### INSTRUCTIONS TO FOLLOW
Report every line of the data that contains the string "clef", treating uppercase and lowercase as different.

### SUPPLIED DATA
========================
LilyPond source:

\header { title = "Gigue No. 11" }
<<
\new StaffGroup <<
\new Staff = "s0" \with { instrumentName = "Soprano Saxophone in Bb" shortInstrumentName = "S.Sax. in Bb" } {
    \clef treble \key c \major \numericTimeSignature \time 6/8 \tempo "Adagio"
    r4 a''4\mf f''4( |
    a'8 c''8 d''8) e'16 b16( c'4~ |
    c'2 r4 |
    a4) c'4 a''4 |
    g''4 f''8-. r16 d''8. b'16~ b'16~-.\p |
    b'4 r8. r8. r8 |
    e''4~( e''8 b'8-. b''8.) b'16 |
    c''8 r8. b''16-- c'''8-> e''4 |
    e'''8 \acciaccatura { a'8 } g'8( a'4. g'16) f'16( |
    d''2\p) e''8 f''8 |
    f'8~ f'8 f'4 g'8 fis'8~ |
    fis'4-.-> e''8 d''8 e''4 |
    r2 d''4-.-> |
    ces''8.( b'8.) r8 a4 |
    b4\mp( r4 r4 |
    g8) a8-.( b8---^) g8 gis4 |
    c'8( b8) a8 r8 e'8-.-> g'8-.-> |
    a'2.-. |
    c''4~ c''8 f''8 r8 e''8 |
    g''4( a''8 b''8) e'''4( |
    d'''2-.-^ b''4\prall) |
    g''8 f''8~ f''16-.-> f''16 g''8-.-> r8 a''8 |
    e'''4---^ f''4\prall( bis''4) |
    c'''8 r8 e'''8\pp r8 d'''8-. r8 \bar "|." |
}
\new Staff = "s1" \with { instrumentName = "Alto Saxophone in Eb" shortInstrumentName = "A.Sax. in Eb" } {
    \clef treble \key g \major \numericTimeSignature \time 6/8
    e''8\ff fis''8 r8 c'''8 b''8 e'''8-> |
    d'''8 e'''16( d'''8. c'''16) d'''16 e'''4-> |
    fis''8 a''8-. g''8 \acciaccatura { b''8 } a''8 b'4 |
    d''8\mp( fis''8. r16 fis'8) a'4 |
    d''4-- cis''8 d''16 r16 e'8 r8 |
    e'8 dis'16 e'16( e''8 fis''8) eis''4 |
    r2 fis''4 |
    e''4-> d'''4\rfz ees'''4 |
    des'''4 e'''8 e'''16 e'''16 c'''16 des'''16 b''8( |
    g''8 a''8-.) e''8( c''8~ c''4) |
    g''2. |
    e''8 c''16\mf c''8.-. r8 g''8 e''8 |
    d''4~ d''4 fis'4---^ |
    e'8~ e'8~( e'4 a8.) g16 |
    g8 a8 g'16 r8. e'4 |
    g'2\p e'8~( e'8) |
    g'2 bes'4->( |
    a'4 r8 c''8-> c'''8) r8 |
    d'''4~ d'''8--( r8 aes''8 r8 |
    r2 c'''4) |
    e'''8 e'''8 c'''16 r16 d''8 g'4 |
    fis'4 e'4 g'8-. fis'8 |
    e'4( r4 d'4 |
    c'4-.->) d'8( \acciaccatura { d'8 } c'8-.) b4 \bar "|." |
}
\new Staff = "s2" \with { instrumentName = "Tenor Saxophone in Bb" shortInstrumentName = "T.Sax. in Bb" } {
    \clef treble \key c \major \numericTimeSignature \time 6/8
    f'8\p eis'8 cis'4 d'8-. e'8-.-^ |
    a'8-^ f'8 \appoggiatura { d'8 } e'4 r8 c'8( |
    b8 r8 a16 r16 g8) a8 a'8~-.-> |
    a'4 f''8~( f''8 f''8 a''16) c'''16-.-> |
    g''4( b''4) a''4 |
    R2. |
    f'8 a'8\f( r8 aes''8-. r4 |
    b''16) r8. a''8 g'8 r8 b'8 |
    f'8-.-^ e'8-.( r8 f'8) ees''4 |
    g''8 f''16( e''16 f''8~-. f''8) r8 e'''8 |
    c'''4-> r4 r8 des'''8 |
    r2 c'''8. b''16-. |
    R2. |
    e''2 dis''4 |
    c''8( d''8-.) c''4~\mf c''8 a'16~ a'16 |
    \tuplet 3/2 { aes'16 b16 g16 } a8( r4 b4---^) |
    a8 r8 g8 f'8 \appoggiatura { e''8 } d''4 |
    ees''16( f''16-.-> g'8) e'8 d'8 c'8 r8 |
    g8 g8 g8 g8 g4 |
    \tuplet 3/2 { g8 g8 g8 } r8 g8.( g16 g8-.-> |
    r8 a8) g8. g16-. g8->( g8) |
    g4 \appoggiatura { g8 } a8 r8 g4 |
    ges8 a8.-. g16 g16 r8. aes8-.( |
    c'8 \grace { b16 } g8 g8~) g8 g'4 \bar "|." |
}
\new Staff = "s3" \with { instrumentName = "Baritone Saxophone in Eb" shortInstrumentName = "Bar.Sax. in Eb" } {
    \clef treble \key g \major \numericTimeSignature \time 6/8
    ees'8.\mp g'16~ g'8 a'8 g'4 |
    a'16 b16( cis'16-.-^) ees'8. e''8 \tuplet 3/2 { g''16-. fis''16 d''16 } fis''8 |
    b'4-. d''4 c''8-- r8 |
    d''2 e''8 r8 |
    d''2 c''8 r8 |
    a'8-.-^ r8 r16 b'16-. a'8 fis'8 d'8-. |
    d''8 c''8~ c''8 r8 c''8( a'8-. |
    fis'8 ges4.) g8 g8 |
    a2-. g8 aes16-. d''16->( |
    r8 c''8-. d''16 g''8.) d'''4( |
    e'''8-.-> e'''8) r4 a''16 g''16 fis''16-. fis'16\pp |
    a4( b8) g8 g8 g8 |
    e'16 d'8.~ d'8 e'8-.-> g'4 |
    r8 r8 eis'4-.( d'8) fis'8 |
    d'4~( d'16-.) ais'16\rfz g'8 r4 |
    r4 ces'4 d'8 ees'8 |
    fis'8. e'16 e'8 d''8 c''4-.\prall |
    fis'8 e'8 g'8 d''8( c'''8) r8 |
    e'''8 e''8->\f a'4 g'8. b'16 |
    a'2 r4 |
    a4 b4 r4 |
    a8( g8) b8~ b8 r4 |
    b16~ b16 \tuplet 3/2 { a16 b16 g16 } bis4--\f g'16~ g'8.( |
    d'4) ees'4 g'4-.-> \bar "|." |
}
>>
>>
========================
### REPLY TO THE TASK
    \clef treble \key c \major \numericTimeSignature \time 6/8 \tempo "Adagio"
    \clef treble \key g \major \numericTimeSignature \time 6/8
    \clef treble \key c \major \numericTimeSignature \time 6/8
    \clef treble \key g \major \numericTimeSignature \time 6/8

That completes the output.